- [Required work] What you return should be the full listing, copied exactly and stripped of its pictures.

(Input material)

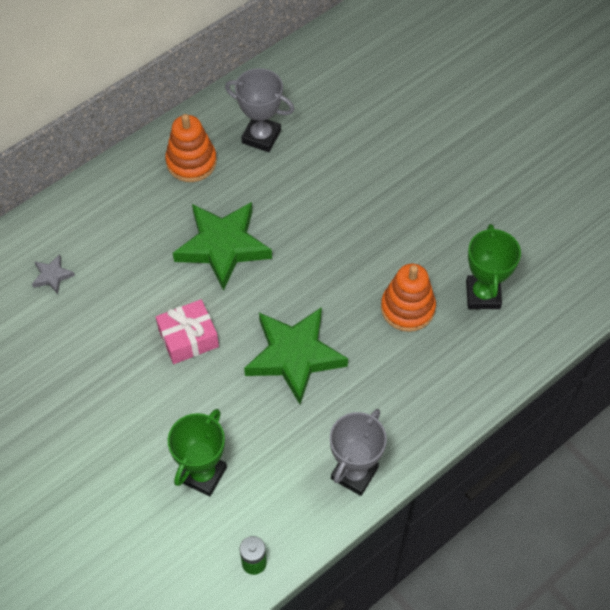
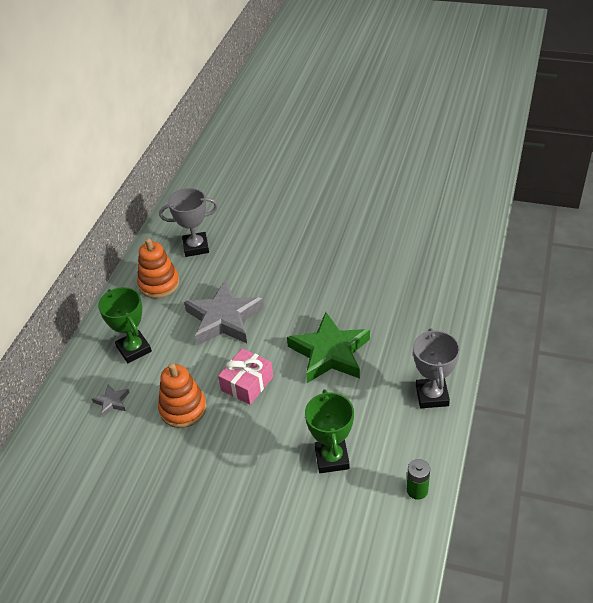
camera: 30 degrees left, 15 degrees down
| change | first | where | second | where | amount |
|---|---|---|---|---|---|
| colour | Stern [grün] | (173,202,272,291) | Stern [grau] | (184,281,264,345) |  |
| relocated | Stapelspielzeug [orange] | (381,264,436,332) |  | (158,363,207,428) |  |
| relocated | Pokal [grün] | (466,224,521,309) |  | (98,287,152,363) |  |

(End Input material)

- [The answer]
camera: 30 degrees left, 15 degrees down
| change | first | where | second | where | amount |
|---|---|---|---|---|---|
| colour | Stern [grün] | (173,202,272,291) | Stern [grau] | (184,281,264,345) |  |
| relocated | Stapelspielzeug [orange] | (381,264,436,332) |  | (158,363,207,428) |  |
| relocated | Pokal [grün] | (466,224,521,309) |  | (98,287,152,363) |  |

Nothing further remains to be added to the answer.